Beginning with the line that contains "pink plate F7 level 1 -> red plate F7 level 1" and ending with the line that contains "none -> tan plate E1 level 1", reproduce the lines of the entries below exactly, omitting pictures.

───── Dataset records

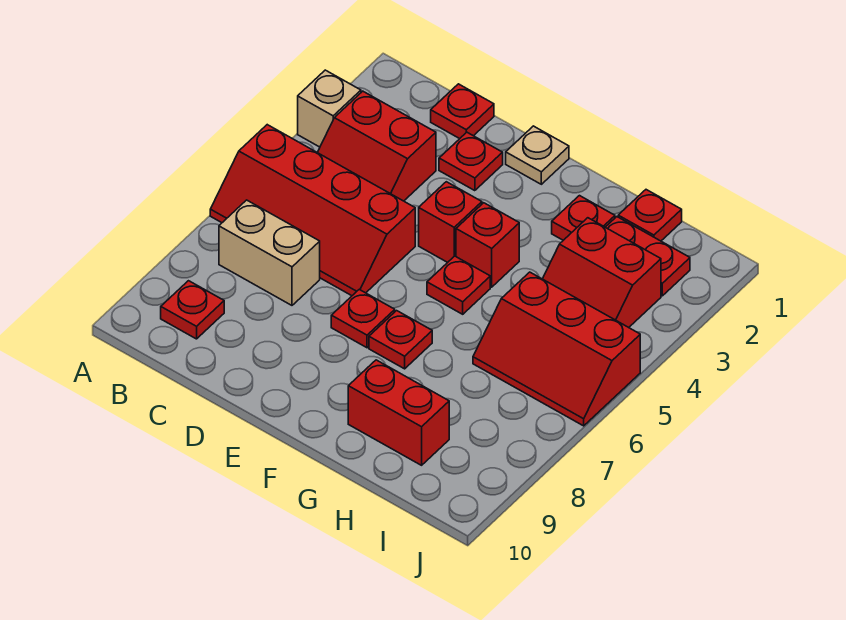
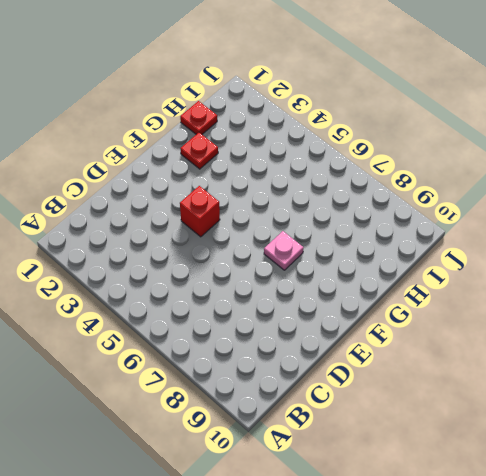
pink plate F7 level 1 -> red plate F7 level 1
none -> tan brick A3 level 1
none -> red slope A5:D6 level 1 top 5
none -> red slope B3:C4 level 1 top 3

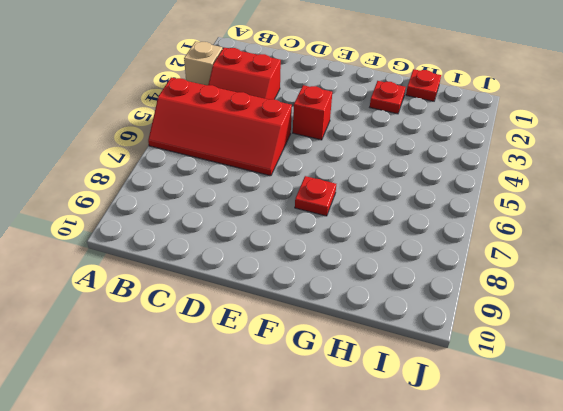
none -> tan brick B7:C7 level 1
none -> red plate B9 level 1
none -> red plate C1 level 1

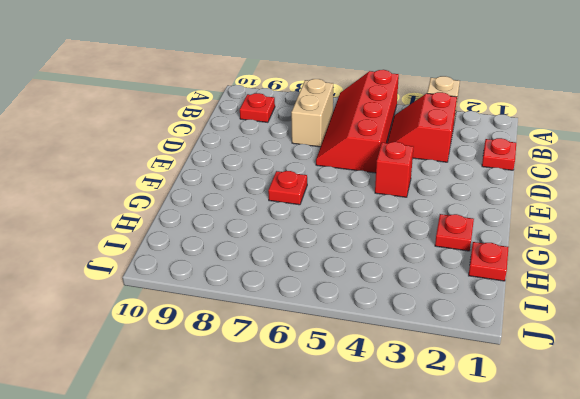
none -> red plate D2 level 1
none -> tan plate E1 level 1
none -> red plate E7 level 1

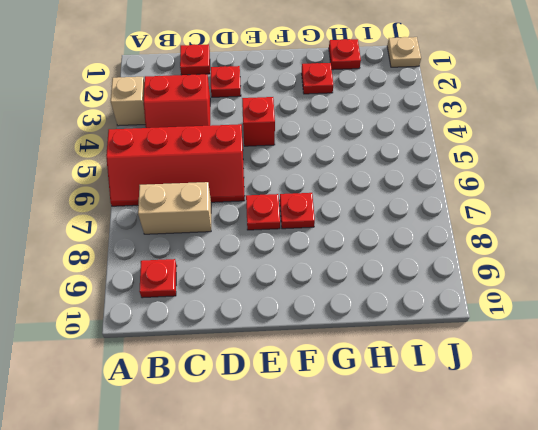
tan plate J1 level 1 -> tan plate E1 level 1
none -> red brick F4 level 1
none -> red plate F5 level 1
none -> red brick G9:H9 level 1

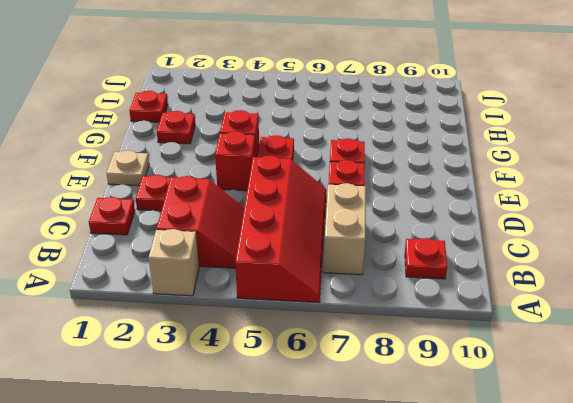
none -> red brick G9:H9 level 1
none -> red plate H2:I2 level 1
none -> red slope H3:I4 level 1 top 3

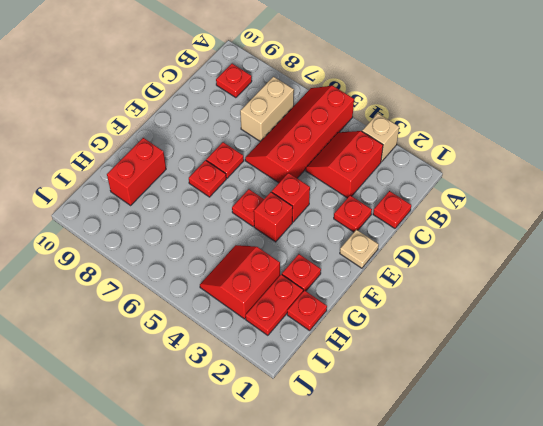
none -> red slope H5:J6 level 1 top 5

──────────
───── Dataset records

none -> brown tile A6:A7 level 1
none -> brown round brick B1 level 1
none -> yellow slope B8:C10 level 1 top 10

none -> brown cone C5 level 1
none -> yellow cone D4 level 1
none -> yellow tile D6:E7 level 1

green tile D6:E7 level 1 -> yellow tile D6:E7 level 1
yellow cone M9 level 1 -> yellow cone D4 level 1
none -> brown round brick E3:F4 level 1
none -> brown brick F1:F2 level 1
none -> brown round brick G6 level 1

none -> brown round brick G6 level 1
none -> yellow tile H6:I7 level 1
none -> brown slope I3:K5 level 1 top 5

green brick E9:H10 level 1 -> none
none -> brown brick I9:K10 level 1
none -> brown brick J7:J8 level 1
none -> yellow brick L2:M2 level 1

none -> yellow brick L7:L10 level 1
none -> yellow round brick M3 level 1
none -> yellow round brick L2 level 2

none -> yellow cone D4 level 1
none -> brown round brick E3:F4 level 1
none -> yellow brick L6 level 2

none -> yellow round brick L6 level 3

──────────
───── Dataset records

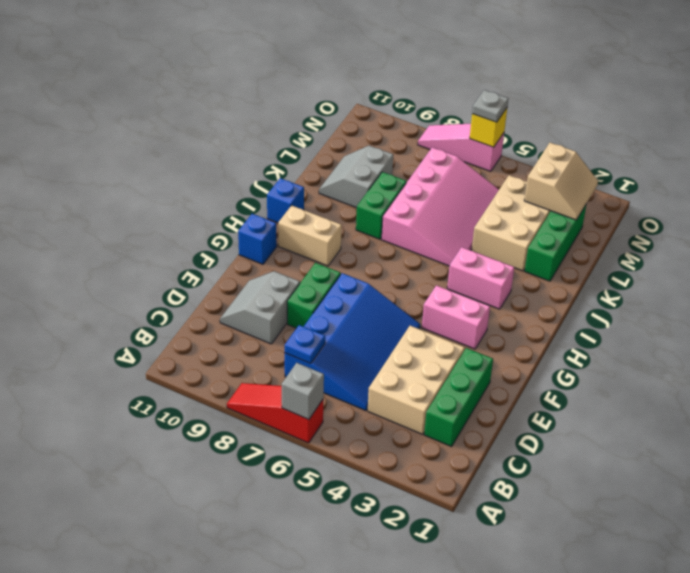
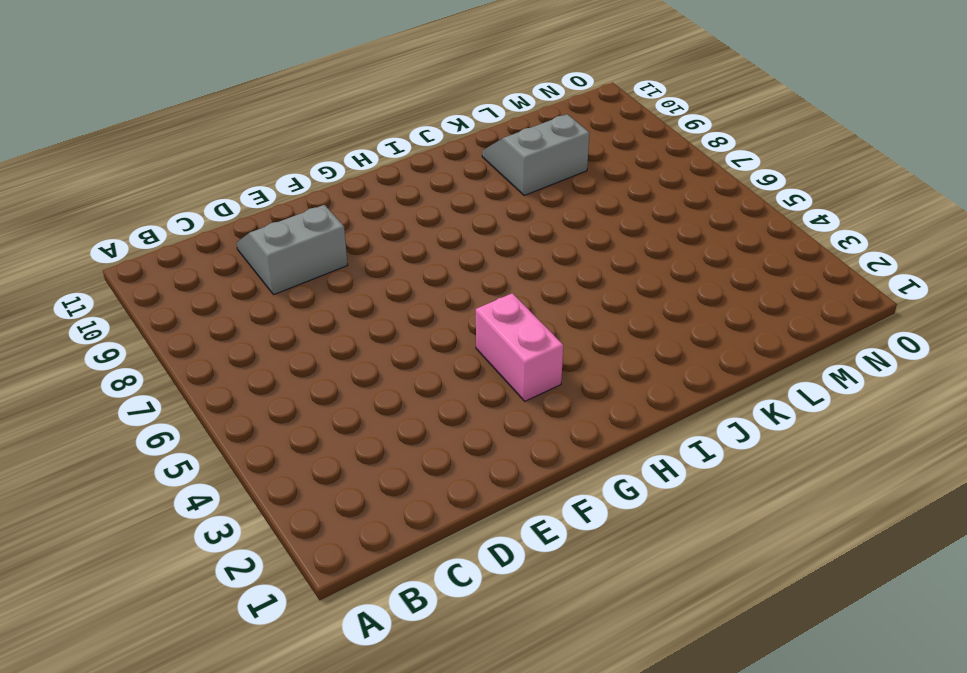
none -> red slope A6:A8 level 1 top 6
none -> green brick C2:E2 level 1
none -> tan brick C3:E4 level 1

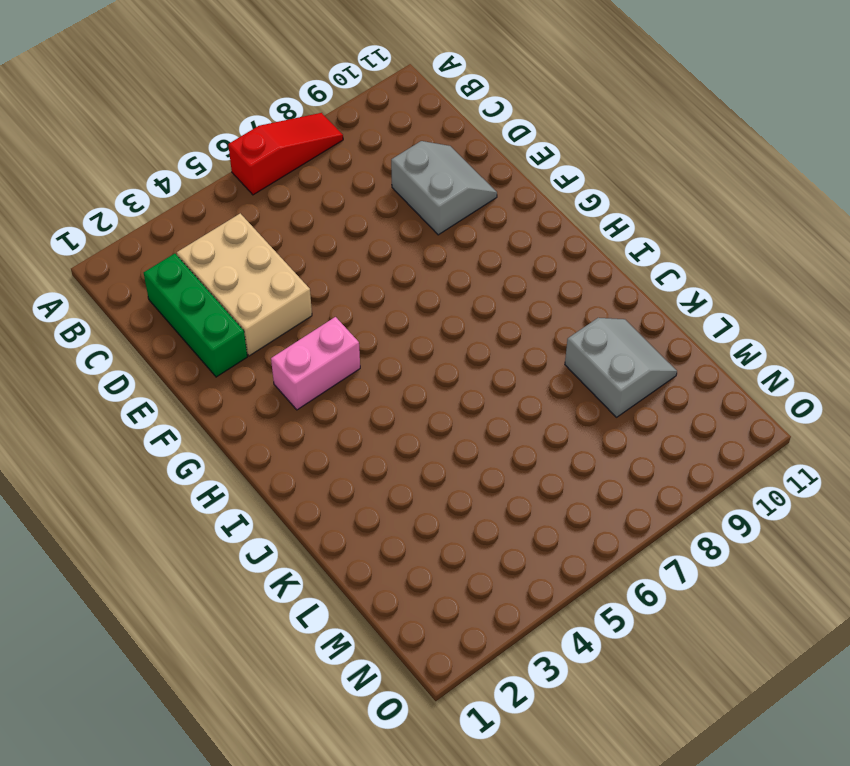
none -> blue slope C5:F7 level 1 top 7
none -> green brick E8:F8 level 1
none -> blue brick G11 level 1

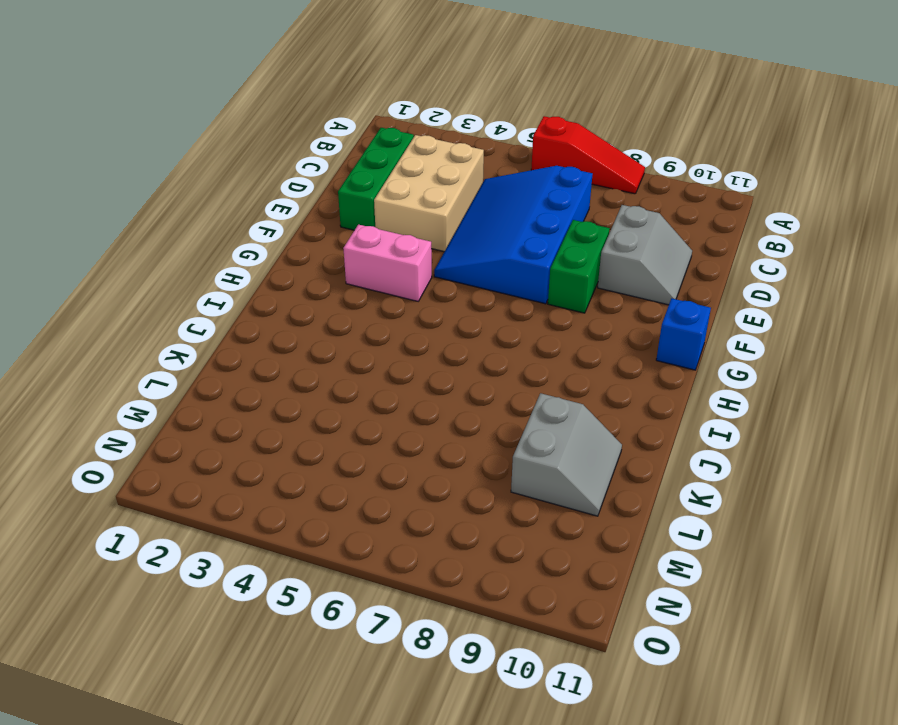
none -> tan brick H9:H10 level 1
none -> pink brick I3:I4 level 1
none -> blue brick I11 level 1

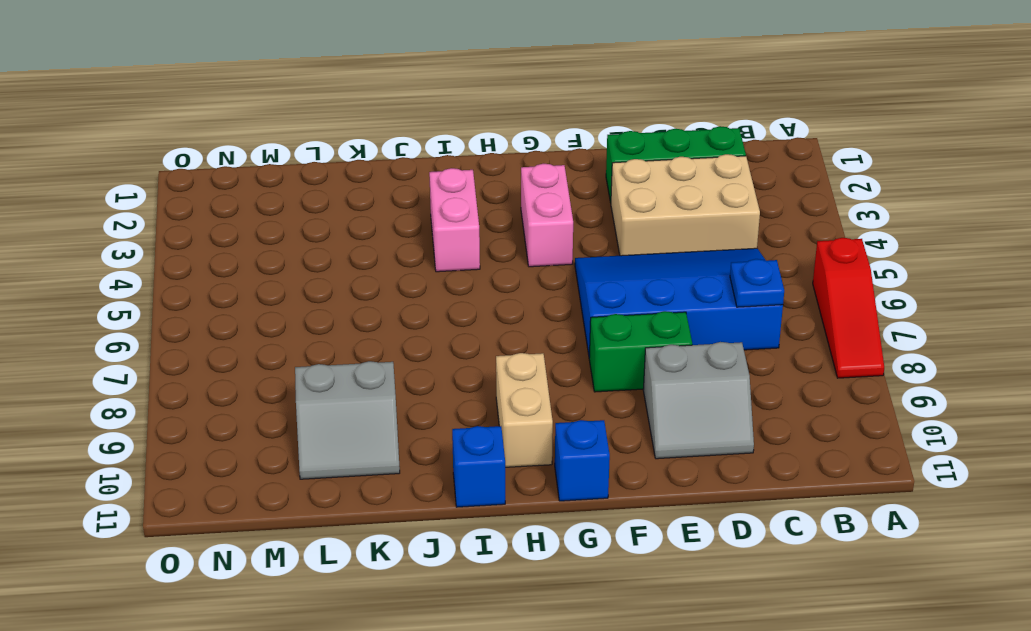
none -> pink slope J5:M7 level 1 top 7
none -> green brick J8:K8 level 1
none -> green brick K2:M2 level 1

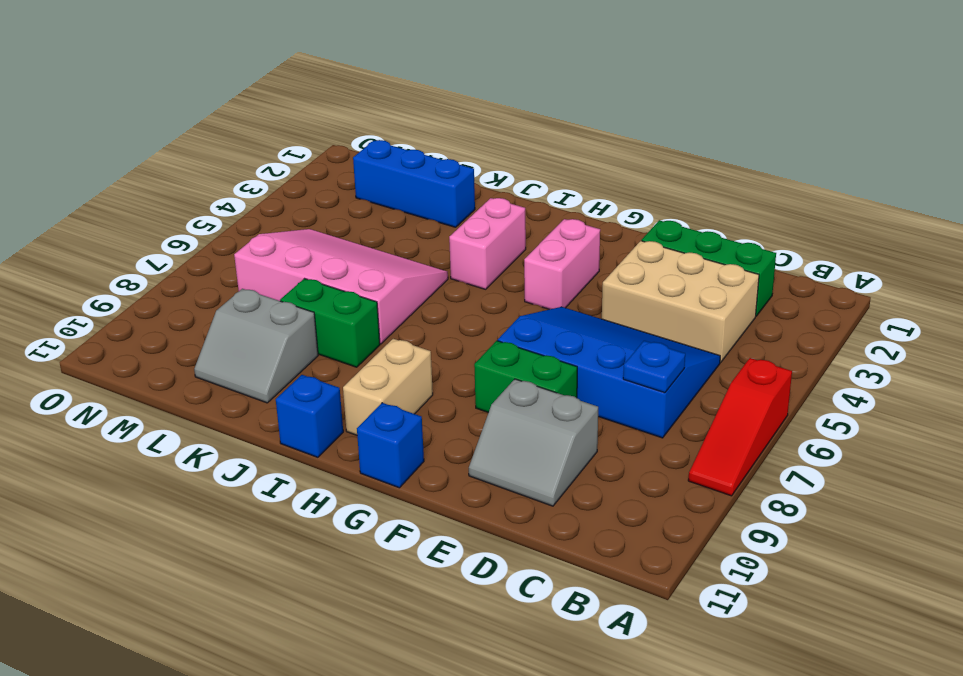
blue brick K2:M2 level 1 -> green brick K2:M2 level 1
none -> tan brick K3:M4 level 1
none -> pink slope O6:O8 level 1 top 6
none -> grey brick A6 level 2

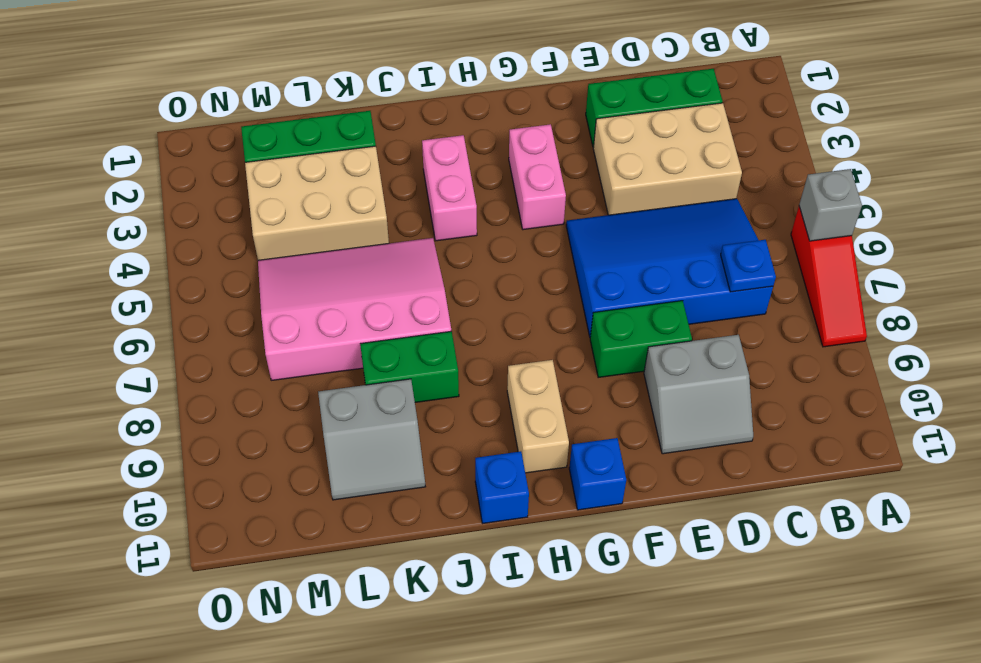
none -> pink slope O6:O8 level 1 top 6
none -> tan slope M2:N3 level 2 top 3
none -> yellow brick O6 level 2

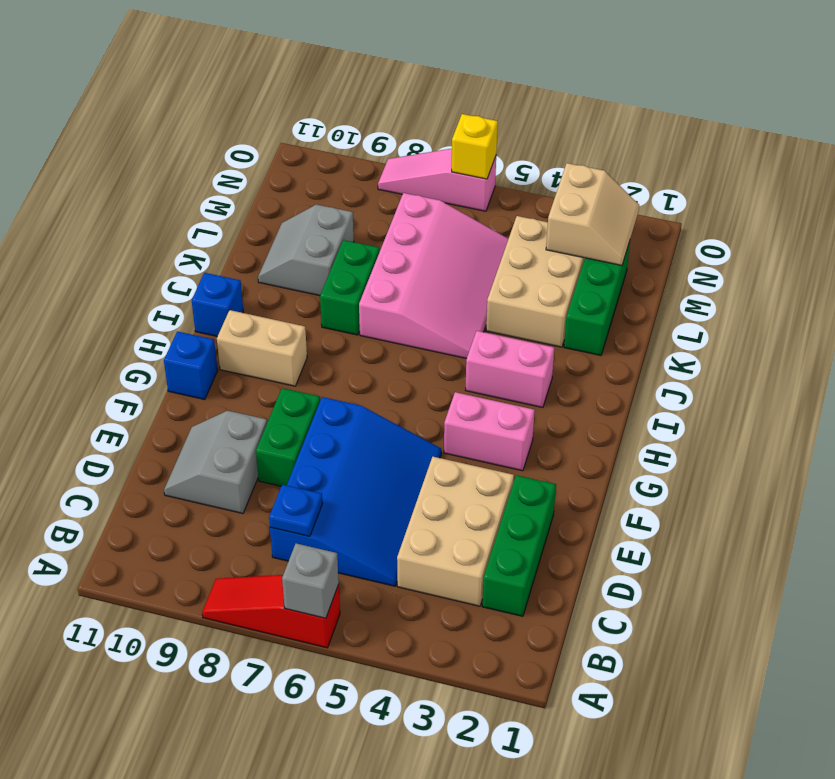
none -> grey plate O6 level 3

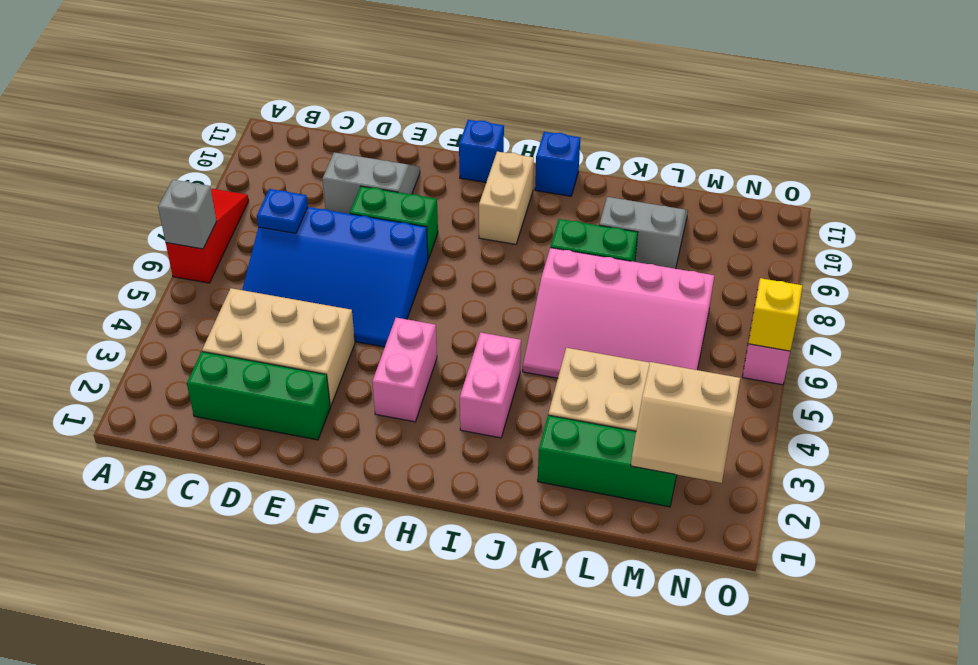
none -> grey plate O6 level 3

──────────

Completed task:
pink plate F7 level 1 -> red plate F7 level 1
none -> tan brick A3 level 1
none -> red slope A5:D6 level 1 top 5
none -> red slope B3:C4 level 1 top 3

none -> tan brick B7:C7 level 1
none -> red plate B9 level 1
none -> red plate C1 level 1

none -> red plate D2 level 1
none -> tan plate E1 level 1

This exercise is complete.